◆ Your assignment ◆
Give back, unchanged, each line from the one containing "(399, 227) = (291, 208): none -> green brush" through the last line of the entries below.

◆ Materials provided ◆
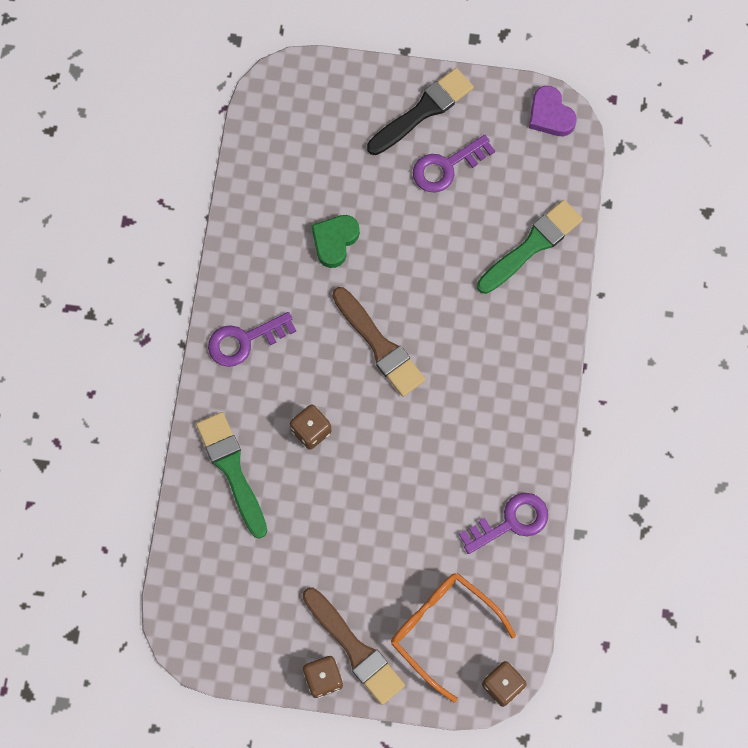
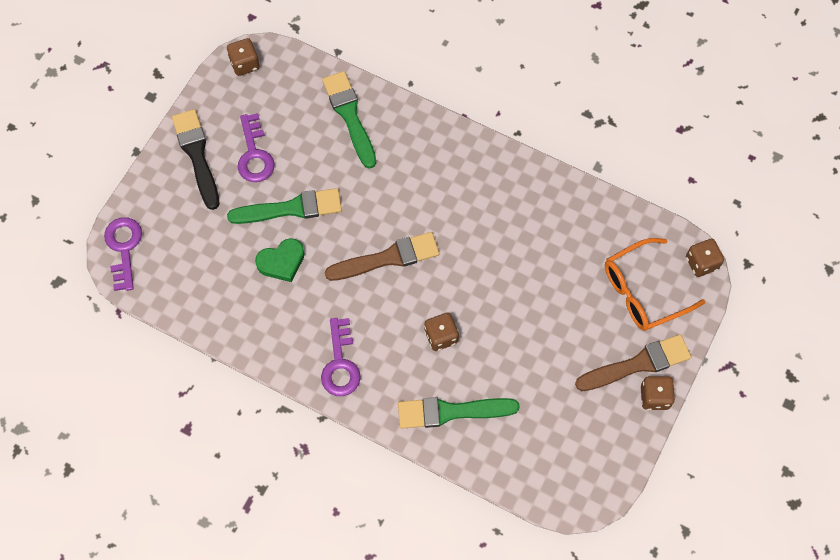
camera: 70 degrees left, 5 degrees down
(334, 241) = (282, 262): green heart -> green heart turned 75 degrees counterclockwise
(399, 227) = (291, 208): none -> green brush
(511, 522) = (572, 211): purple key -> purple key (124, 248)
(550, 115) = (245, 64): purple heart -> brown dice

◆ Solution for this exercise ◆
(399, 227) = (291, 208): none -> green brush
(511, 522) = (572, 211): purple key -> purple key (124, 248)
(550, 115) = (245, 64): purple heart -> brown dice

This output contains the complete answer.